### Exercise requirements:
Of the entries that follow, how many lines hold the word "pyramid"? Reply with the number only.

### The data:
=== Begin Enclosure ===

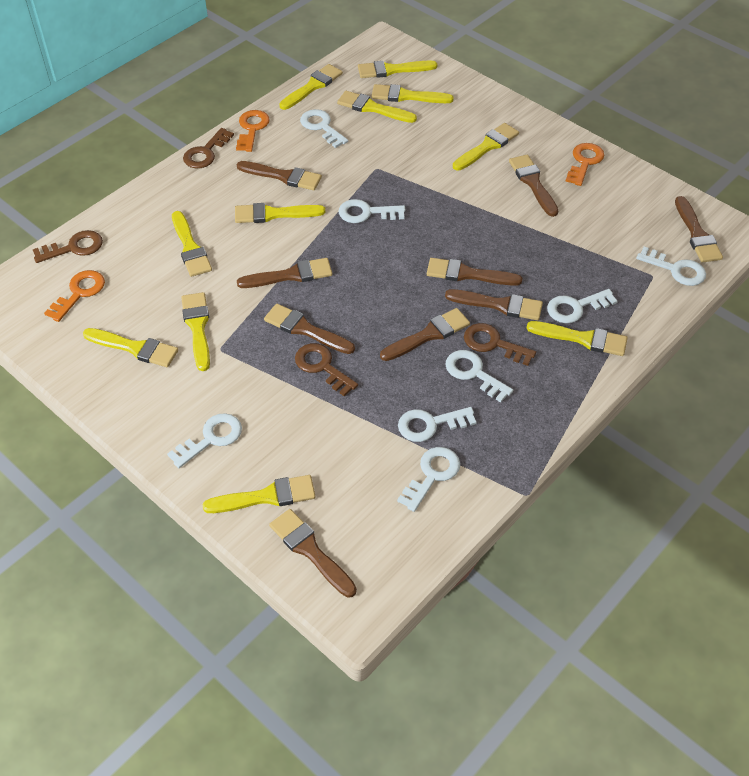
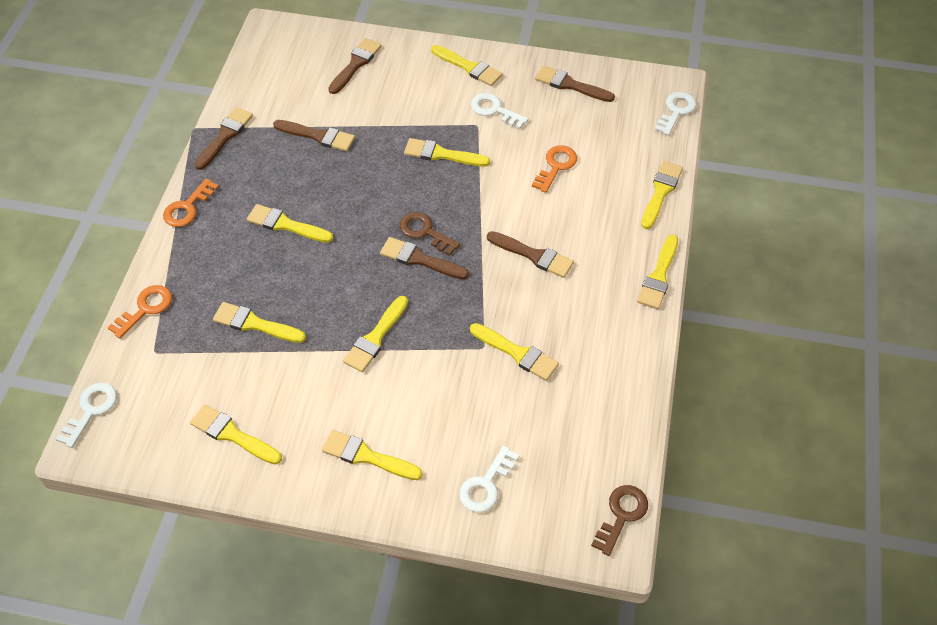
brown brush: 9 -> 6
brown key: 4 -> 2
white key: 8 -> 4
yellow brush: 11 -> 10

=== End Enclosure ===
=== Begin Enclosure ===

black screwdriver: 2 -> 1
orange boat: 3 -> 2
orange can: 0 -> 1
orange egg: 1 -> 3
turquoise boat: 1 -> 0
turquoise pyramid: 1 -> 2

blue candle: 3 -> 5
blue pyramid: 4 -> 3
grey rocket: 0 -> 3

=== End Enclosure ===

### Your solution:
2